------ MATERIAL PROVIDED

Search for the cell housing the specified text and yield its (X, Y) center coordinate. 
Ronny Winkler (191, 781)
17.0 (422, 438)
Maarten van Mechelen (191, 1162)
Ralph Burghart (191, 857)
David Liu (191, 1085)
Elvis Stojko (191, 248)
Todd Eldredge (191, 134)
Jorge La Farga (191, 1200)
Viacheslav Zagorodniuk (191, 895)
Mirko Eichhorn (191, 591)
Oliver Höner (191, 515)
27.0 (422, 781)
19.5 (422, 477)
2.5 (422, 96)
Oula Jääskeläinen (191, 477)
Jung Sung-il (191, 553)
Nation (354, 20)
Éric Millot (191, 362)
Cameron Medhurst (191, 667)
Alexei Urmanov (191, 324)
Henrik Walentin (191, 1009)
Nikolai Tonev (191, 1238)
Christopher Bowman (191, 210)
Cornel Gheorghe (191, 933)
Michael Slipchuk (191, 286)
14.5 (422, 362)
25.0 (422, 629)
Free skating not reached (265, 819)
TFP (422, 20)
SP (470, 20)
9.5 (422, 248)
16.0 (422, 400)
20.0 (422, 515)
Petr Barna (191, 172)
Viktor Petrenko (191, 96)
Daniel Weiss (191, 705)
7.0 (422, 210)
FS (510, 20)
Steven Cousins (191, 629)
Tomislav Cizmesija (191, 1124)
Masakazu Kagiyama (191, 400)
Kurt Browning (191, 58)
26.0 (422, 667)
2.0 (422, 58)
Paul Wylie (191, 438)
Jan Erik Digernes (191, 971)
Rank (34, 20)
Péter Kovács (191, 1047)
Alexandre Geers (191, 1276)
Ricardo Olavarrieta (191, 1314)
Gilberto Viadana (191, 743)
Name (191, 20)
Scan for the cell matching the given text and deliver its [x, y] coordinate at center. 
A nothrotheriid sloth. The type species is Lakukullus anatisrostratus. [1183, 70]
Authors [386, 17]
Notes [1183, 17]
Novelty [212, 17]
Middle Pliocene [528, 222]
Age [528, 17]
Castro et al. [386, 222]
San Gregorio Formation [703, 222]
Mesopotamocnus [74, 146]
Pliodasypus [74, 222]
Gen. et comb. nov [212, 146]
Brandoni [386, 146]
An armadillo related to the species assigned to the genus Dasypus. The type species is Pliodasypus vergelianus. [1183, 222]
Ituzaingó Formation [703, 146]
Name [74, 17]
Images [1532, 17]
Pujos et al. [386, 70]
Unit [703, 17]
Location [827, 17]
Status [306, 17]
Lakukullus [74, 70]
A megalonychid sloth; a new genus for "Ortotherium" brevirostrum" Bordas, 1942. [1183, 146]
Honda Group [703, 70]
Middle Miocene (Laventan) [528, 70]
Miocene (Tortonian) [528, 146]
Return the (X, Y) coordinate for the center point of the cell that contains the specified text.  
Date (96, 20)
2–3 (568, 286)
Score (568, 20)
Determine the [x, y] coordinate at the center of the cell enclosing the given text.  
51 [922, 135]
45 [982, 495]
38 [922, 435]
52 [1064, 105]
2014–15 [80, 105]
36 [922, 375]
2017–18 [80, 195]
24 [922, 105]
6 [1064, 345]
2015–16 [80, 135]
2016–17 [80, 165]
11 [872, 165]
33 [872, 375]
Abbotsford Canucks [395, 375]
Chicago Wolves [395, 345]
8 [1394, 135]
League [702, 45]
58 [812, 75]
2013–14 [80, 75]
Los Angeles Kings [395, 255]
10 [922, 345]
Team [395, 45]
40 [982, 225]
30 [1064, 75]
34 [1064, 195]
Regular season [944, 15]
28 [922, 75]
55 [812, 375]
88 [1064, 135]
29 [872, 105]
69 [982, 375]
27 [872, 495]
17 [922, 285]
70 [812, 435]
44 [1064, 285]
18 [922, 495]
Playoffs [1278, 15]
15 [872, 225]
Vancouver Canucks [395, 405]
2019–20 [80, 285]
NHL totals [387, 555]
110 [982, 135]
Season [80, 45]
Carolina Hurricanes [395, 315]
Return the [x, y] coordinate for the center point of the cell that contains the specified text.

------------

* **EXERCISE REQUIREMENTS**: Quote all of the rows above verbatim, keeping every line in its original order.

* **TASK ANSWER**:
Search for the cell housing the specified text and yield its (X, Y) center coordinate. 
Ronny Winkler (191, 781)
17.0 (422, 438)
Maarten van Mechelen (191, 1162)
Ralph Burghart (191, 857)
David Liu (191, 1085)
Elvis Stojko (191, 248)
Todd Eldredge (191, 134)
Jorge La Farga (191, 1200)
Viacheslav Zagorodniuk (191, 895)
Mirko Eichhorn (191, 591)
Oliver Höner (191, 515)
27.0 (422, 781)
19.5 (422, 477)
2.5 (422, 96)
Oula Jääskeläinen (191, 477)
Jung Sung-il (191, 553)
Nation (354, 20)
Éric Millot (191, 362)
Cameron Medhurst (191, 667)
Alexei Urmanov (191, 324)
Henrik Walentin (191, 1009)
Nikolai Tonev (191, 1238)
Christopher Bowman (191, 210)
Cornel Gheorghe (191, 933)
Michael Slipchuk (191, 286)
14.5 (422, 362)
25.0 (422, 629)
Free skating not reached (265, 819)
TFP (422, 20)
SP (470, 20)
9.5 (422, 248)
16.0 (422, 400)
20.0 (422, 515)
Petr Barna (191, 172)
Viktor Petrenko (191, 96)
Daniel Weiss (191, 705)
7.0 (422, 210)
FS (510, 20)
Steven Cousins (191, 629)
Tomislav Cizmesija (191, 1124)
Masakazu Kagiyama (191, 400)
Kurt Browning (191, 58)
26.0 (422, 667)
2.0 (422, 58)
Paul Wylie (191, 438)
Jan Erik Digernes (191, 971)
Rank (34, 20)
Péter Kovács (191, 1047)
Alexandre Geers (191, 1276)
Ricardo Olavarrieta (191, 1314)
Gilberto Viadana (191, 743)
Name (191, 20)
Scan for the cell matching the given text and deliver its [x, y] coordinate at center. 
A nothrotheriid sloth. The type species is Lakukullus anatisrostratus. [1183, 70]
Authors [386, 17]
Notes [1183, 17]
Novelty [212, 17]
Middle Pliocene [528, 222]
Age [528, 17]
Castro et al. [386, 222]
San Gregorio Formation [703, 222]
Mesopotamocnus [74, 146]
Pliodasypus [74, 222]
Gen. et comb. nov [212, 146]
Brandoni [386, 146]
An armadillo related to the species assigned to the genus Dasypus. The type species is Pliodasypus vergelianus. [1183, 222]
Ituzaingó Formation [703, 146]
Name [74, 17]
Images [1532, 17]
Pujos et al. [386, 70]
Unit [703, 17]
Location [827, 17]
Status [306, 17]
Lakukullus [74, 70]
A megalonychid sloth; a new genus for "Ortotherium" brevirostrum" Bordas, 1942. [1183, 146]
Honda Group [703, 70]
Middle Miocene (Laventan) [528, 70]
Miocene (Tortonian) [528, 146]
Return the (X, Y) coordinate for the center point of the cell that contains the specified text.  
Date (96, 20)
2–3 (568, 286)
Score (568, 20)
Determine the [x, y] coordinate at the center of the cell enclosing the given text.  
51 [922, 135]
45 [982, 495]
38 [922, 435]
52 [1064, 105]
2014–15 [80, 105]
36 [922, 375]
2017–18 [80, 195]
24 [922, 105]
6 [1064, 345]
2015–16 [80, 135]
2016–17 [80, 165]
11 [872, 165]
33 [872, 375]
Abbotsford Canucks [395, 375]
Chicago Wolves [395, 345]
8 [1394, 135]
League [702, 45]
58 [812, 75]
2013–14 [80, 75]
Los Angeles Kings [395, 255]
10 [922, 345]
Team [395, 45]
40 [982, 225]
30 [1064, 75]
34 [1064, 195]
Regular season [944, 15]
28 [922, 75]
55 [812, 375]
88 [1064, 135]
29 [872, 105]
69 [982, 375]
27 [872, 495]
17 [922, 285]
70 [812, 435]
44 [1064, 285]
18 [922, 495]
Playoffs [1278, 15]
15 [872, 225]
Vancouver Canucks [395, 405]
2019–20 [80, 285]
NHL totals [387, 555]
110 [982, 135]
Season [80, 45]
Carolina Hurricanes [395, 315]
Return the [x, y] coordinate for the center point of the cell that contains the specified text.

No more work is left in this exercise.